Task item:
Pull from the data below each line where the word "VREF" occurs, and copy it.

_ _ _ _

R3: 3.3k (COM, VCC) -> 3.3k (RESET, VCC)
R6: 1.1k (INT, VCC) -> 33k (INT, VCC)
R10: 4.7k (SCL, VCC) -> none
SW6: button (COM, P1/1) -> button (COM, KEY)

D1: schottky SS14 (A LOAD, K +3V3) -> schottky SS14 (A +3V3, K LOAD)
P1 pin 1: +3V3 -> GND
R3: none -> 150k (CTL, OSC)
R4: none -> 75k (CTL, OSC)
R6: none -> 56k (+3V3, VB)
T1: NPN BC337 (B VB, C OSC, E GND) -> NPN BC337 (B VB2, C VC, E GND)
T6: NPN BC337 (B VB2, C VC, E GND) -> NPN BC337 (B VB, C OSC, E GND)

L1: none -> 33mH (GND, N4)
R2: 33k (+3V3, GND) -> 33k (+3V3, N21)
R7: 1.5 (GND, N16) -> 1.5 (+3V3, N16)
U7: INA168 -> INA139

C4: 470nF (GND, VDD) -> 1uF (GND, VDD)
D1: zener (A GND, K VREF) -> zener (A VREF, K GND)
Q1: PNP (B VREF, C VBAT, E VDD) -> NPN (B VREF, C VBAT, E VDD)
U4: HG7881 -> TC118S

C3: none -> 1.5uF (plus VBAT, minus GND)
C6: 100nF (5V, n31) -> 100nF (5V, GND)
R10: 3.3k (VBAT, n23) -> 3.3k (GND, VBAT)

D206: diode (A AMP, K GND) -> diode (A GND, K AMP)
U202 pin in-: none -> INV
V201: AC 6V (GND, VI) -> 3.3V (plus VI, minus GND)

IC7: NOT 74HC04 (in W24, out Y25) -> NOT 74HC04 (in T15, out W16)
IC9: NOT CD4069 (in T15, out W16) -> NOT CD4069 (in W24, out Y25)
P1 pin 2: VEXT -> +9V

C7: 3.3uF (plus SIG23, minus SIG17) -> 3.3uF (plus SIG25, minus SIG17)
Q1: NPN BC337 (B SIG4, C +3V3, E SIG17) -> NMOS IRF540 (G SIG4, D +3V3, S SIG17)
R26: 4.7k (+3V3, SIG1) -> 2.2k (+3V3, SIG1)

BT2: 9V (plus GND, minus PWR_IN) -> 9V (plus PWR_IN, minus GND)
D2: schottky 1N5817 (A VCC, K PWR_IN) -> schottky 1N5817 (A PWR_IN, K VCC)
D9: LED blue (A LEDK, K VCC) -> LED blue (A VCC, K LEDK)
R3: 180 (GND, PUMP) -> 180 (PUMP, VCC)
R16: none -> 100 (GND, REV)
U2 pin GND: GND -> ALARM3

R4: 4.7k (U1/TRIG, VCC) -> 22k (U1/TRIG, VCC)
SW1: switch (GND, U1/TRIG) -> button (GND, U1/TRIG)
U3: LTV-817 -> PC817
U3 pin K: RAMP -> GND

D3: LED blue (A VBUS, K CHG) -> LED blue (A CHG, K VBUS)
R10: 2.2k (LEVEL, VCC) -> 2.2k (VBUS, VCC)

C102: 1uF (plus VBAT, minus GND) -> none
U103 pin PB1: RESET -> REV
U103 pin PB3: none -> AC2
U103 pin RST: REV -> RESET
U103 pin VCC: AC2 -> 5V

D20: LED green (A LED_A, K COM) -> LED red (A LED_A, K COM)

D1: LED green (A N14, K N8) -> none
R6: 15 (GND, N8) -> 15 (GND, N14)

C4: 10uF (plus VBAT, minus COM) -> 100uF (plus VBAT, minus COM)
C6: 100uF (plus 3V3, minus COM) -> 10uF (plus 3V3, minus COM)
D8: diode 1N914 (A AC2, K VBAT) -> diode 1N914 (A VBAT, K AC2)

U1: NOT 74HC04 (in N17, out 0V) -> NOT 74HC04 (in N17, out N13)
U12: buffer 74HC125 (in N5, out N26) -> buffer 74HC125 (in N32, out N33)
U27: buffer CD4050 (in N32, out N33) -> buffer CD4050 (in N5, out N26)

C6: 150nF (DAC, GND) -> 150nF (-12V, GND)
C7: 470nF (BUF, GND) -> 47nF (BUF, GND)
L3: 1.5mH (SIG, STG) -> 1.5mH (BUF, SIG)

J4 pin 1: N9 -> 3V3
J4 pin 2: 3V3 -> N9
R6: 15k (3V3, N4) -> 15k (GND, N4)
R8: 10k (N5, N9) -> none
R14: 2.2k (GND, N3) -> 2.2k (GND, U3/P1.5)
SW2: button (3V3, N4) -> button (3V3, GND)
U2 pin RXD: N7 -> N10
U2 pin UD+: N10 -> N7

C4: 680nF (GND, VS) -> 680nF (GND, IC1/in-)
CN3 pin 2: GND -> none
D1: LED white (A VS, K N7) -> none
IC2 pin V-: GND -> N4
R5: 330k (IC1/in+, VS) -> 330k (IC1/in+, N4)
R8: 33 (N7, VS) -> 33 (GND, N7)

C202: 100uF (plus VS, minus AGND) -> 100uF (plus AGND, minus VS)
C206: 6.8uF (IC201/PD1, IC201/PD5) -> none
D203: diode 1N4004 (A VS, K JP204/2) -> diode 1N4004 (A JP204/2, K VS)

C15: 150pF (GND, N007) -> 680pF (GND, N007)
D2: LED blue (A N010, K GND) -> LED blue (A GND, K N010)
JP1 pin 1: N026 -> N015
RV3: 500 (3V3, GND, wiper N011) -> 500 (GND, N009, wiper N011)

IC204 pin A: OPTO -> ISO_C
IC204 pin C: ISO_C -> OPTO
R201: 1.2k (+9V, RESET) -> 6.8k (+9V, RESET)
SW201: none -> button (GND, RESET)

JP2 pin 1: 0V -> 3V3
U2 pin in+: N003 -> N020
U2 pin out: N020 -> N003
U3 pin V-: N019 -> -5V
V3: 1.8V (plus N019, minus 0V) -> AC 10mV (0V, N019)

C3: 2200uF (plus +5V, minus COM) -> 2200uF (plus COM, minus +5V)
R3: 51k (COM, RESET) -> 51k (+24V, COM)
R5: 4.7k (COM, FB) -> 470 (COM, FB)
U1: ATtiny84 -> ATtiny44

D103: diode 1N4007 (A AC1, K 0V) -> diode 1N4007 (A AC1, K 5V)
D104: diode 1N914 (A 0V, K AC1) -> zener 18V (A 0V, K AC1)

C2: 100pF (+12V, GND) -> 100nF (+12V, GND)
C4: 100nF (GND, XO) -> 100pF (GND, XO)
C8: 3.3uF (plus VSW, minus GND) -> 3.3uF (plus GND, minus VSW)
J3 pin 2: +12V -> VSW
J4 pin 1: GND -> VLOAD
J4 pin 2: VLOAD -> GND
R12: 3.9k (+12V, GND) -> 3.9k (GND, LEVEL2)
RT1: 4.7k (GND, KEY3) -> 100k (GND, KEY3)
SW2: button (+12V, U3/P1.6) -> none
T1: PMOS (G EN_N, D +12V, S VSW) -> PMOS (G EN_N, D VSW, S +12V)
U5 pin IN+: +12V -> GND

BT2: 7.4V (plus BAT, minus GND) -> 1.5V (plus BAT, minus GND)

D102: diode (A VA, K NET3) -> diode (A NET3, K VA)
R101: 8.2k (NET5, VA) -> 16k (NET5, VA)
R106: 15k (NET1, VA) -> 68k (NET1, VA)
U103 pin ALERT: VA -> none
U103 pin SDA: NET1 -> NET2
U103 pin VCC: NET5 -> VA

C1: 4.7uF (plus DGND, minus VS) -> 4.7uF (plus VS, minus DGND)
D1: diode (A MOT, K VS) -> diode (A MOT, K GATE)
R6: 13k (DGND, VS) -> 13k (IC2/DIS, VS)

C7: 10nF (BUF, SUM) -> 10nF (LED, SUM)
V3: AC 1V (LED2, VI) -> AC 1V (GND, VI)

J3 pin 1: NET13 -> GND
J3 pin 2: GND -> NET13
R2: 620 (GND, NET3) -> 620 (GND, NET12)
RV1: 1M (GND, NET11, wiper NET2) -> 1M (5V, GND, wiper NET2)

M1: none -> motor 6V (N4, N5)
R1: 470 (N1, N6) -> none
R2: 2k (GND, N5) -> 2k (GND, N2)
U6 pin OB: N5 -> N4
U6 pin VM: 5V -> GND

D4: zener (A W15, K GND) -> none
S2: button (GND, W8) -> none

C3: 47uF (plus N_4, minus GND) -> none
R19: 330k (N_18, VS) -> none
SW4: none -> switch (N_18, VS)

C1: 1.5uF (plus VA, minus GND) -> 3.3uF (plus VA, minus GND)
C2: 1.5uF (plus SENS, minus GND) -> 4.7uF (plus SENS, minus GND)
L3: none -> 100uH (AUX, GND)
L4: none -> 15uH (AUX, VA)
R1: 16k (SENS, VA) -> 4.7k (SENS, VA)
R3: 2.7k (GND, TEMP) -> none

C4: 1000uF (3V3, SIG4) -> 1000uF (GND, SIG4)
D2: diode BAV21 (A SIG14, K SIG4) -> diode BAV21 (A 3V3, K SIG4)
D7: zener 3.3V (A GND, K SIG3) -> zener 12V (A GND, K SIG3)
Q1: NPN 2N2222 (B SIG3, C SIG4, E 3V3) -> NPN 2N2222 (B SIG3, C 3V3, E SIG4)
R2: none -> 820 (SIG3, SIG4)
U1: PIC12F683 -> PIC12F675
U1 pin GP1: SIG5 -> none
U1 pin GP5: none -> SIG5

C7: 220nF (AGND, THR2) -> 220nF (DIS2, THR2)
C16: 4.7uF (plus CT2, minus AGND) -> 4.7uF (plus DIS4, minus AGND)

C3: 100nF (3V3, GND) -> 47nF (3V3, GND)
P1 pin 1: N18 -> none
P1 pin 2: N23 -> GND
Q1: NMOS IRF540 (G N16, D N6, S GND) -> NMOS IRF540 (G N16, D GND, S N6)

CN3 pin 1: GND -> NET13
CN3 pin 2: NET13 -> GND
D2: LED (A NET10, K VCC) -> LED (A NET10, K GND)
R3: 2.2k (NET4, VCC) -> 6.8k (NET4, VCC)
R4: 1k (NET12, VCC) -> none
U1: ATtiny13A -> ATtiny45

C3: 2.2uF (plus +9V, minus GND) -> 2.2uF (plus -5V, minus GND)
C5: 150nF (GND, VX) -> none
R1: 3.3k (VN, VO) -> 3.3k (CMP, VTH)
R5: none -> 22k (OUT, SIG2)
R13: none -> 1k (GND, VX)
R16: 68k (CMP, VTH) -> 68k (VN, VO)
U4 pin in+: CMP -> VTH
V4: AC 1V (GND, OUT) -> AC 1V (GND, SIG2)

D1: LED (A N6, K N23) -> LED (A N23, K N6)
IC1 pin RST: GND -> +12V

_ _ _ _

Answer section:
D1: zener (A GND, K VREF) -> zener (A VREF, K GND)
Q1: PNP (B VREF, C VBAT, E VDD) -> NPN (B VREF, C VBAT, E VDD)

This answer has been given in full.